** START Dataset content **
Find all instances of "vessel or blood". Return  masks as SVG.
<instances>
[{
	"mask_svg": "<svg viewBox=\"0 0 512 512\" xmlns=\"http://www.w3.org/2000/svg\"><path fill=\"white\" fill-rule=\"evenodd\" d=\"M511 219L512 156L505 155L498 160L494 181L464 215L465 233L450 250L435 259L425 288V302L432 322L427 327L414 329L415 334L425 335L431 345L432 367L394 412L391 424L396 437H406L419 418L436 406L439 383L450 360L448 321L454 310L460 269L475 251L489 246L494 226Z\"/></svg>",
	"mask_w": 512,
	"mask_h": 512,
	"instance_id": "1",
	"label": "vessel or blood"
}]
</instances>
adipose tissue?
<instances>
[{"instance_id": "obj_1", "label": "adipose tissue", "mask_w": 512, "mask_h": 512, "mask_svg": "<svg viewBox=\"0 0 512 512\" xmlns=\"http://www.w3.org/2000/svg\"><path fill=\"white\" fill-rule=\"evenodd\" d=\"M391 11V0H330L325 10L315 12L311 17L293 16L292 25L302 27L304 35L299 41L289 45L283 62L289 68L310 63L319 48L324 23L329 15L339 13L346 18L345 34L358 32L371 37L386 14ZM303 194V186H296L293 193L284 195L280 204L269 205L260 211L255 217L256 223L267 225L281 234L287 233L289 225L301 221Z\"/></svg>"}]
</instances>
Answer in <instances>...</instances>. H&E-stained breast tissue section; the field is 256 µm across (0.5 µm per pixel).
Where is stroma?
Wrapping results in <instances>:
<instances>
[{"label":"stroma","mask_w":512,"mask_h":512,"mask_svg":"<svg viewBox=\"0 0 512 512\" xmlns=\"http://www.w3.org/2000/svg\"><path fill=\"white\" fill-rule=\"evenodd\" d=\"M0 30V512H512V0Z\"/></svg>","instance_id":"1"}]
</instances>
** END Dataset content **
◆ Short problem
The listing above should be transcribed in full, exactly as written.

◆ Output of the task
Find all instances of "vessel or blood". Return  masks as SVG.
<instances>
[{
	"mask_svg": "<svg viewBox=\"0 0 512 512\" xmlns=\"http://www.w3.org/2000/svg\"><path fill=\"white\" fill-rule=\"evenodd\" d=\"M511 219L512 156L505 155L498 160L494 181L464 215L465 233L450 250L435 259L425 288V302L432 322L427 327L414 329L415 334L425 335L431 345L432 367L394 412L391 424L396 437H406L419 418L436 406L439 383L450 360L448 321L454 310L460 269L475 251L489 246L494 226Z\"/></svg>",
	"mask_w": 512,
	"mask_h": 512,
	"instance_id": "1",
	"label": "vessel or blood"
}]
</instances>
adipose tissue?
<instances>
[{"instance_id": "obj_1", "label": "adipose tissue", "mask_w": 512, "mask_h": 512, "mask_svg": "<svg viewBox=\"0 0 512 512\" xmlns=\"http://www.w3.org/2000/svg\"><path fill=\"white\" fill-rule=\"evenodd\" d=\"M391 11V0H330L325 10L315 12L311 17L293 16L292 25L302 27L304 35L299 41L289 45L283 62L289 68L310 63L319 48L324 23L329 15L339 13L346 18L345 34L358 32L371 37L386 14ZM303 194V186H296L293 193L284 195L280 204L269 205L260 211L255 217L256 223L267 225L281 234L287 233L289 225L301 221Z\"/></svg>"}]
</instances>
Answer in <instances>...</instances>. H&E-stained breast tissue section; the field is 256 µm across (0.5 µm per pixel).
Where is stroma?
Wrapping results in <instances>:
<instances>
[{"label":"stroma","mask_w":512,"mask_h":512,"mask_svg":"<svg viewBox=\"0 0 512 512\" xmlns=\"http://www.w3.org/2000/svg\"><path fill=\"white\" fill-rule=\"evenodd\" d=\"M0 30V512H512V0Z\"/></svg>","instance_id":"1"}]
</instances>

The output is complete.